__What the task requires__: Transcribe all the records exactly and omit any images they hold.

[Extracted data entries]
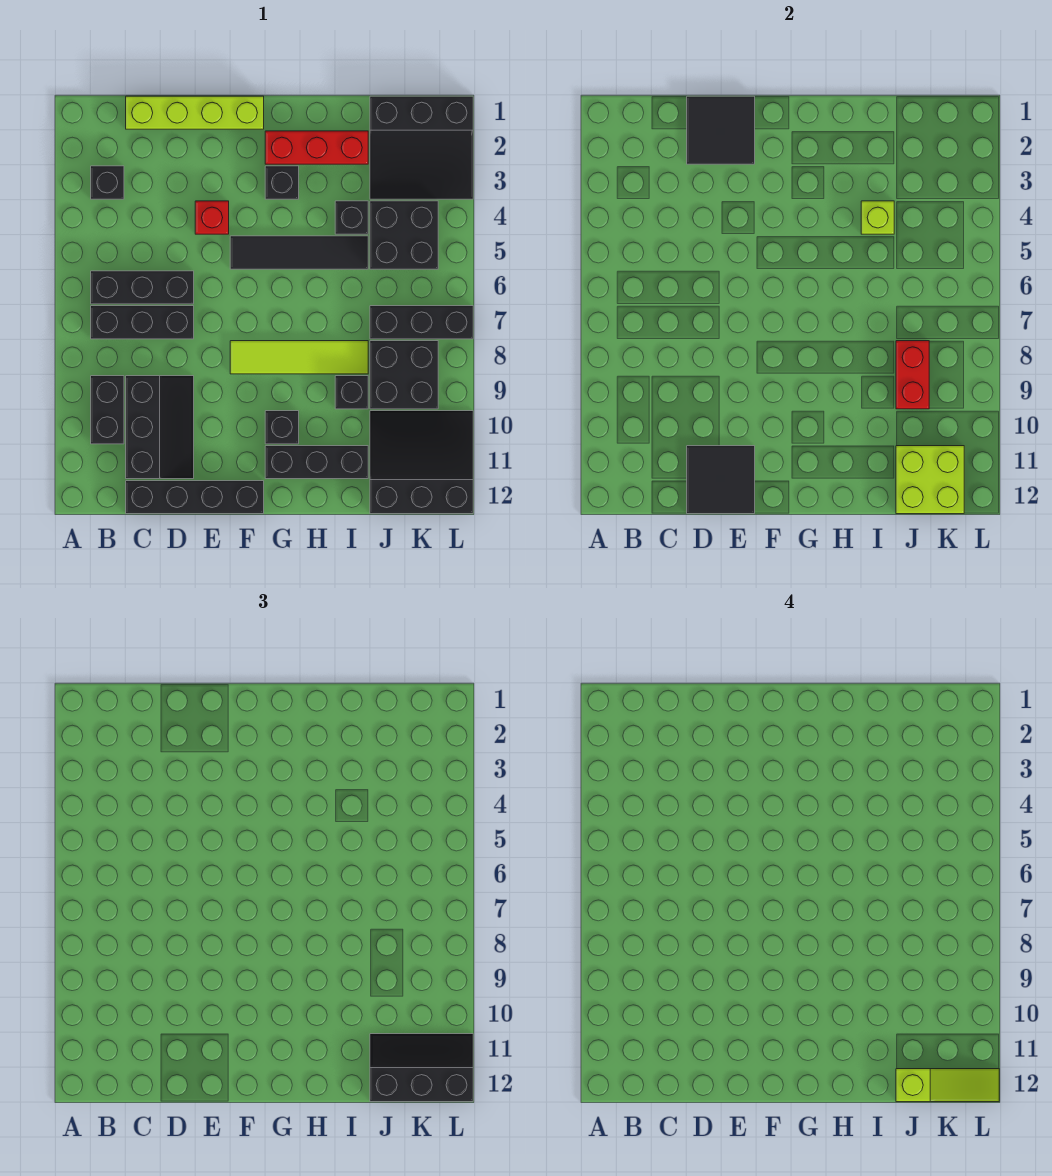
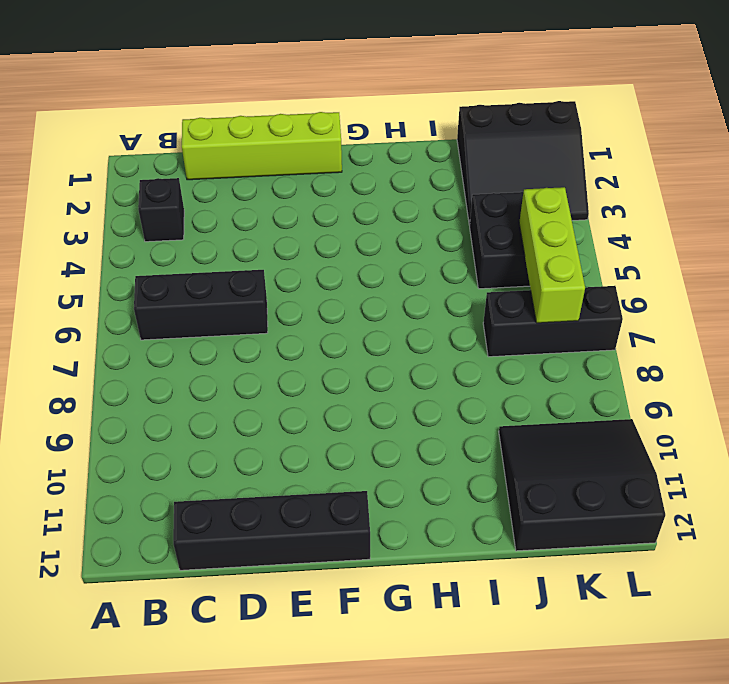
lime brick K5:K7 level 2 -> none
none -> black brick B7:D7 level 1
none -> black brick B9:B10 level 1
none -> black slope C9:D11 level 1 top C

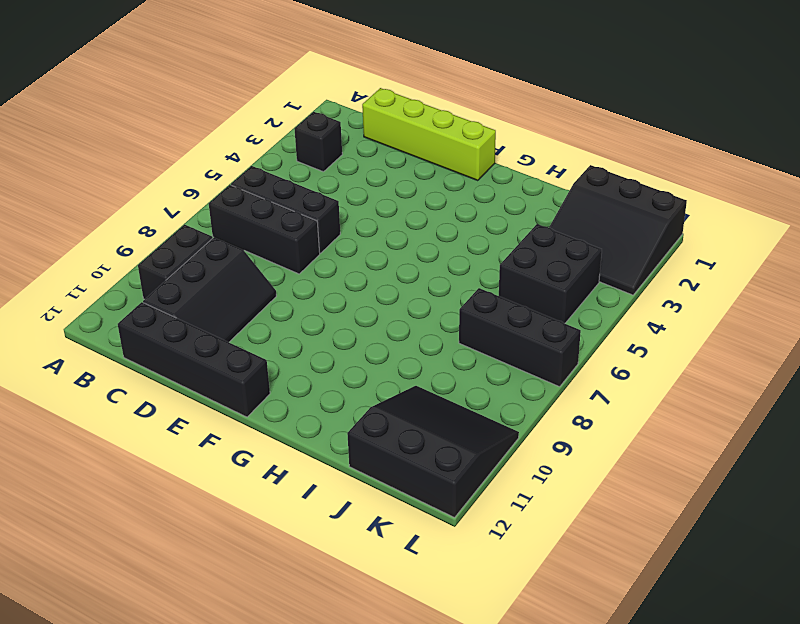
none -> red brick E4 level 1
none -> black tile F5:I5 level 1
none -> lime tile F8:I8 level 1

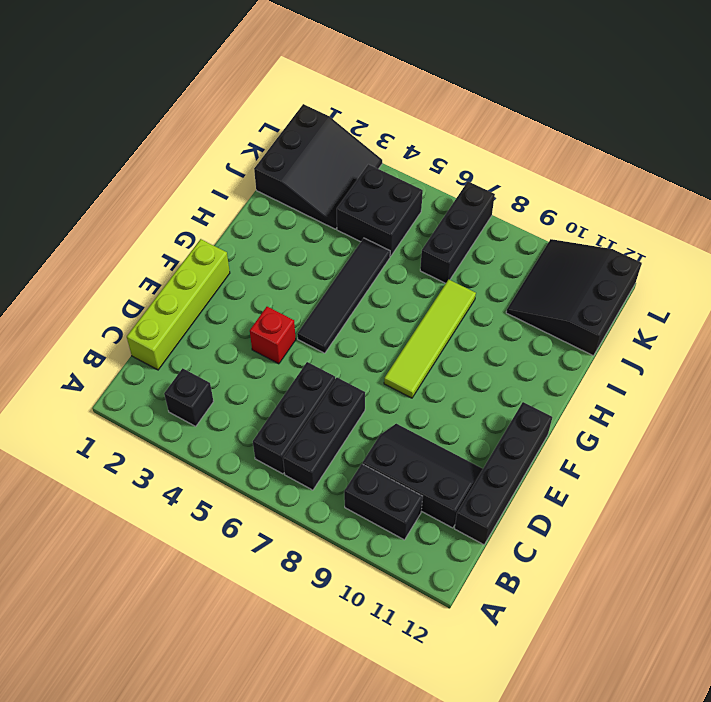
none -> red brick G2:I2 level 1
none -> black brick G3 level 1
none -> black brick G10 level 1

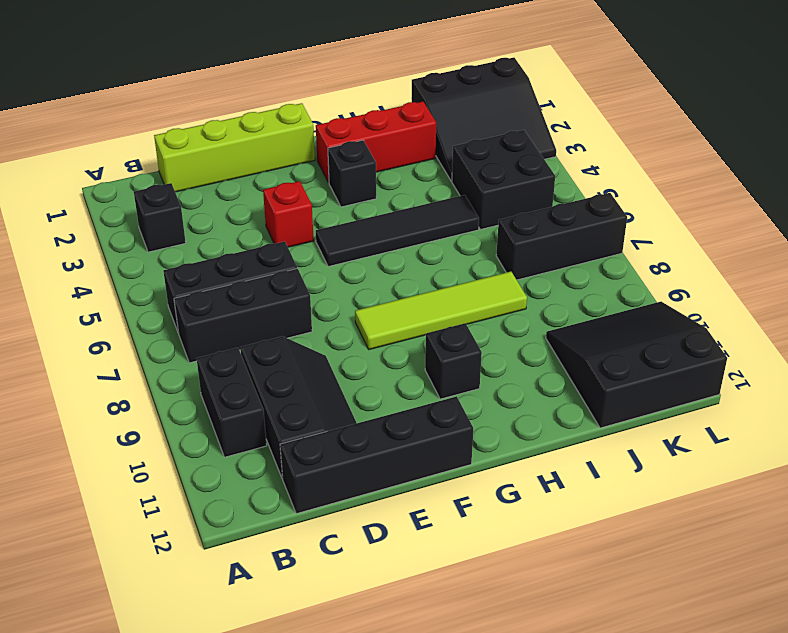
none -> black brick G11:I11 level 1
none -> black brick I4 level 1
none -> black brick I9 level 1

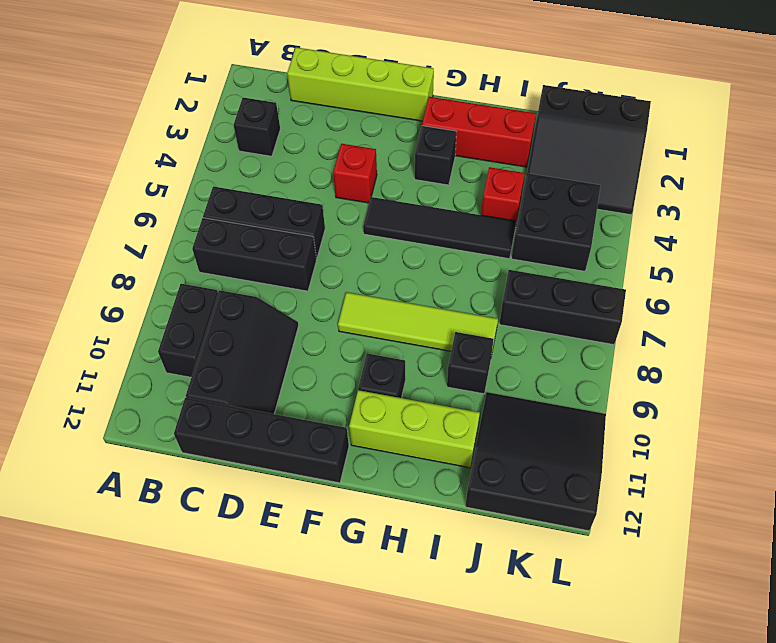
lime brick G11:I11 level 1 -> black brick G11:I11 level 1
red brick I4 level 1 -> black brick I4 level 1
none -> black brick J8:K9 level 1
none -> black tile D1:E2 level 2
none -> black tile D11:E12 level 2

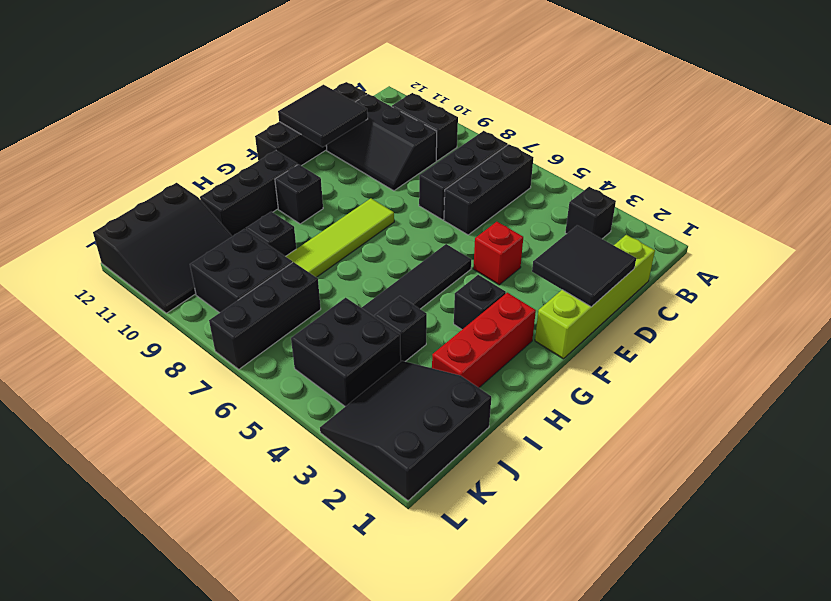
none -> lime brick I4 level 2
none -> red brick J8:J9 level 2
none -> lime brick J11:K12 level 2

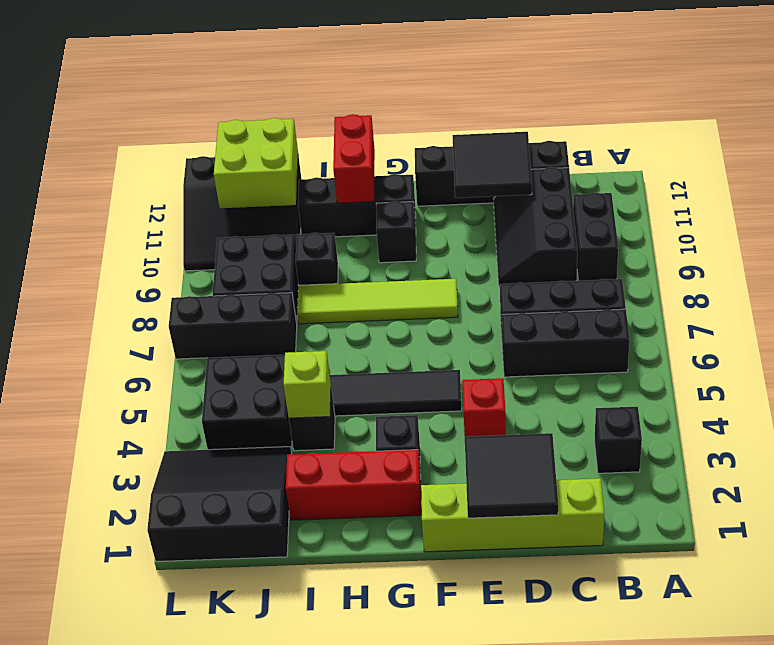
red brick H11:H12 level 2 -> red brick J8:J9 level 2
none -> black slope J11:L12 level 3 top 12
none -> lime slope J12:L12 level 4 top J

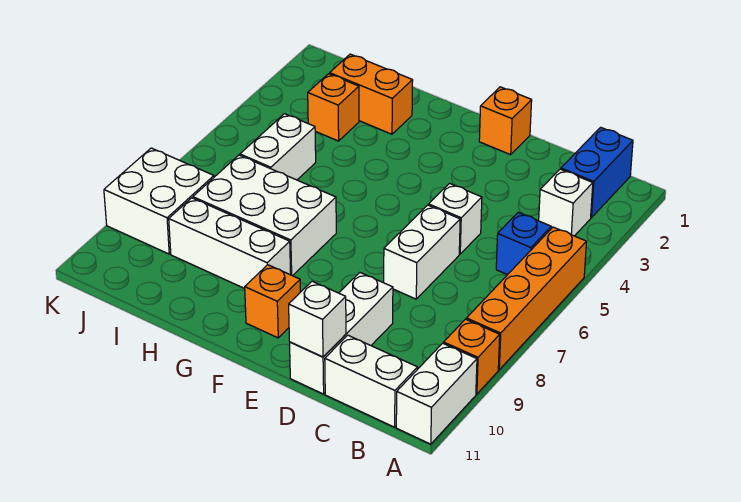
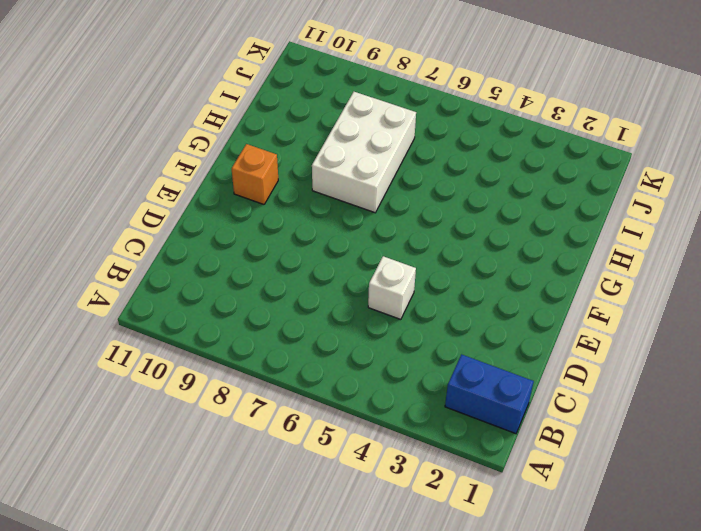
none -> orange brick A5:A8 level 1
none -> orange brick A9 level 1
none -> white brick A10:A11 level 1

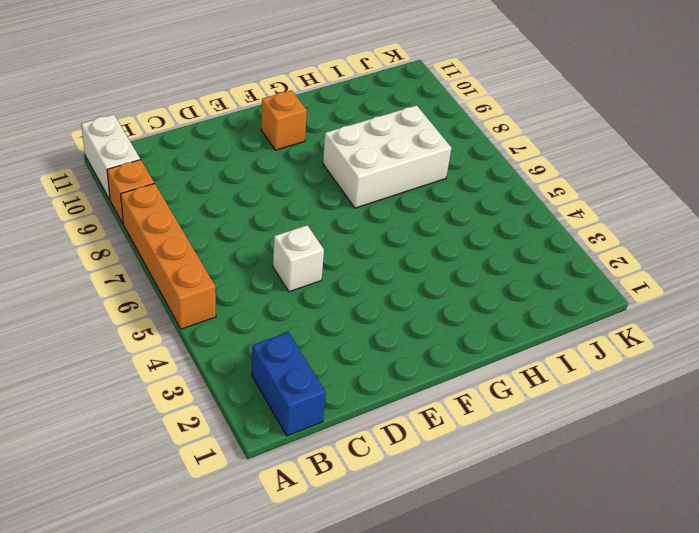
none -> white brick B3 level 1
none -> blue brick B5 level 1
none -> white brick B11:C11 level 1

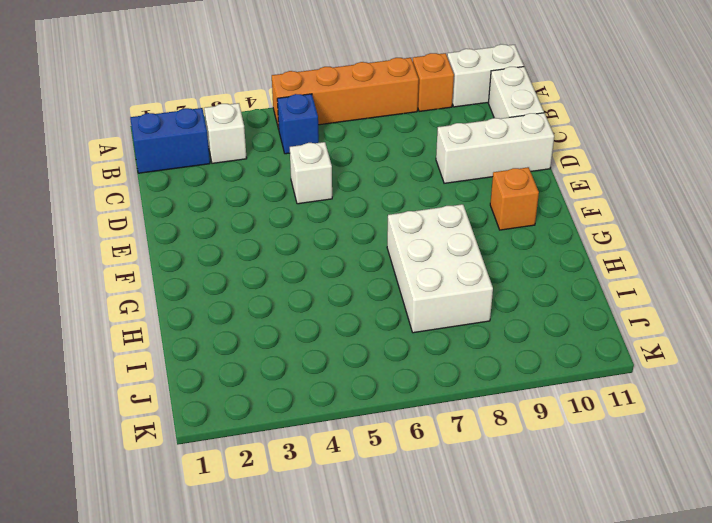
none -> white brick D6:D7 level 1
none -> orange brick E1 level 1
none -> white brick G9:I9 level 1

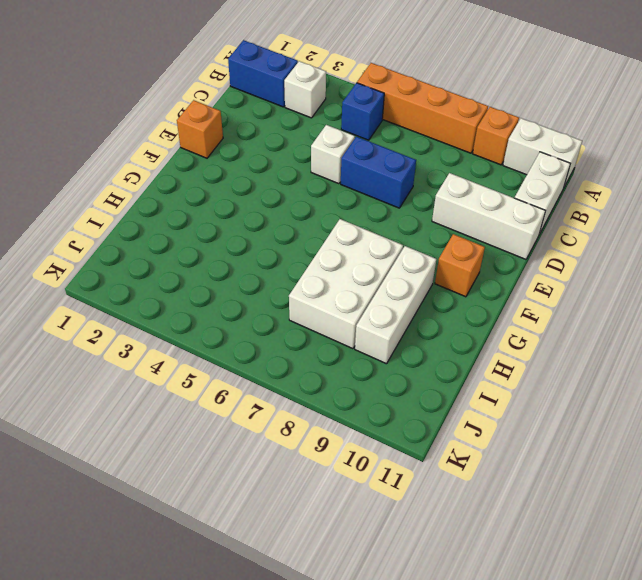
blue brick D6:D7 level 1 -> white brick D6:D7 level 1
none -> orange brick H2:I2 level 1
none -> orange brick I3 level 1
none -> white brick I5:I6 level 1

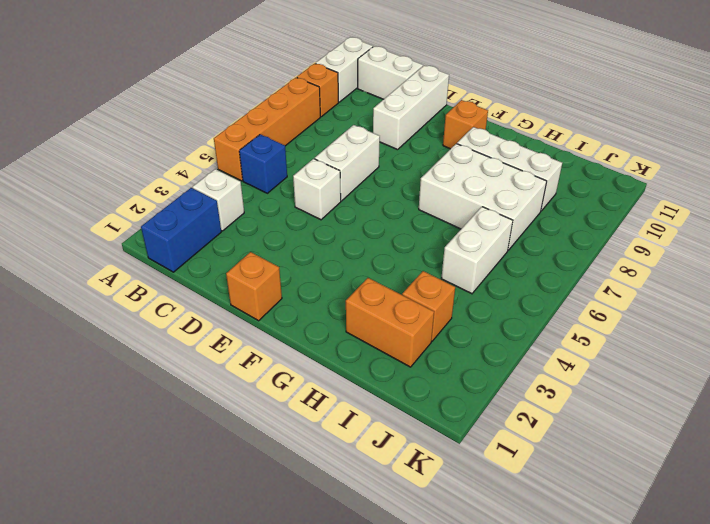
none -> white brick J8:K9 level 1
none -> white brick D11 level 2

__Task solution__:
lime brick K5:K7 level 2 -> none
none -> black brick B7:D7 level 1
none -> black brick B9:B10 level 1
none -> black slope C9:D11 level 1 top C

none -> red brick E4 level 1
none -> black tile F5:I5 level 1
none -> lime tile F8:I8 level 1

none -> red brick G2:I2 level 1
none -> black brick G3 level 1
none -> black brick G10 level 1

none -> black brick G11:I11 level 1
none -> black brick I4 level 1
none -> black brick I9 level 1

lime brick G11:I11 level 1 -> black brick G11:I11 level 1
red brick I4 level 1 -> black brick I4 level 1
none -> black brick J8:K9 level 1
none -> black tile D1:E2 level 2
none -> black tile D11:E12 level 2

none -> lime brick I4 level 2
none -> red brick J8:J9 level 2
none -> lime brick J11:K12 level 2

red brick H11:H12 level 2 -> red brick J8:J9 level 2
none -> black slope J11:L12 level 3 top 12
none -> lime slope J12:L12 level 4 top J

none -> orange brick A5:A8 level 1
none -> orange brick A9 level 1
none -> white brick A10:A11 level 1

none -> white brick B3 level 1
none -> blue brick B5 level 1
none -> white brick B11:C11 level 1

none -> white brick D6:D7 level 1
none -> orange brick E1 level 1
none -> white brick G9:I9 level 1

blue brick D6:D7 level 1 -> white brick D6:D7 level 1
none -> orange brick H2:I2 level 1
none -> orange brick I3 level 1
none -> white brick I5:I6 level 1

none -> white brick J8:K9 level 1
none -> white brick D11 level 2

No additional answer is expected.